**Information:**

--- START ---

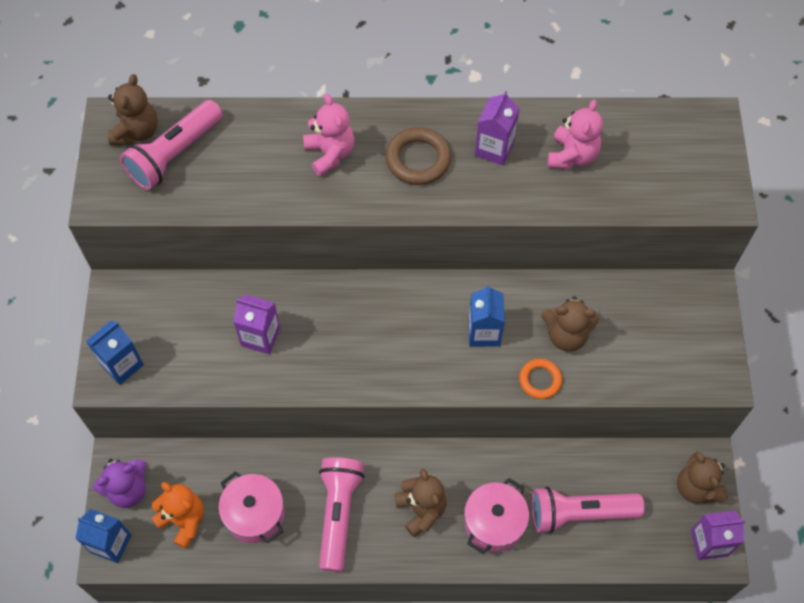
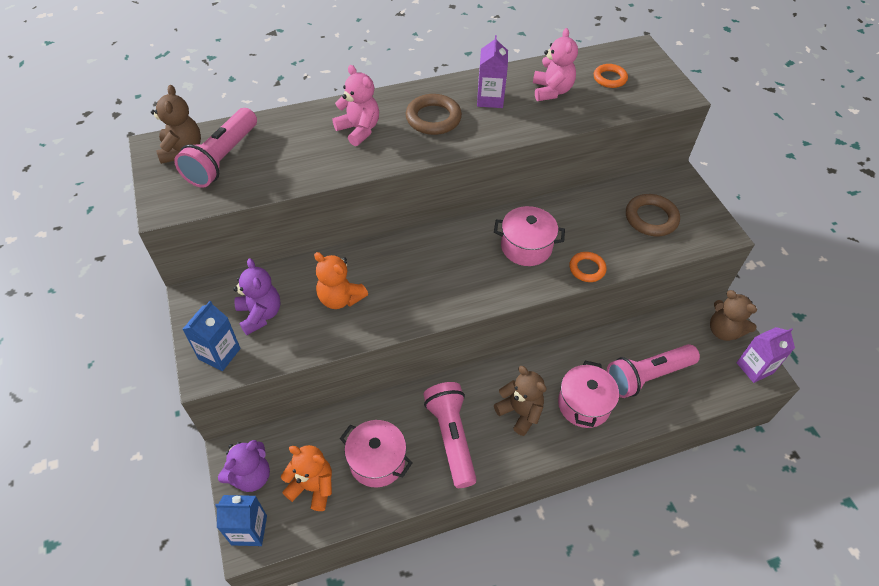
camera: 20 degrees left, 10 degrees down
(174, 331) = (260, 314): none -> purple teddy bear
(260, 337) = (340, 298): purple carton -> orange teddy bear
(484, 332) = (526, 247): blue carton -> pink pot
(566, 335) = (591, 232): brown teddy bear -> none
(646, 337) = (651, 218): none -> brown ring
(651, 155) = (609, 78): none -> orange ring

--- END ---

**Assigned task:** Gather, from the listing above, every line carrying the word "bear".

**Exercise solution:**
(174, 331) = (260, 314): none -> purple teddy bear
(260, 337) = (340, 298): purple carton -> orange teddy bear
(566, 335) = (591, 232): brown teddy bear -> none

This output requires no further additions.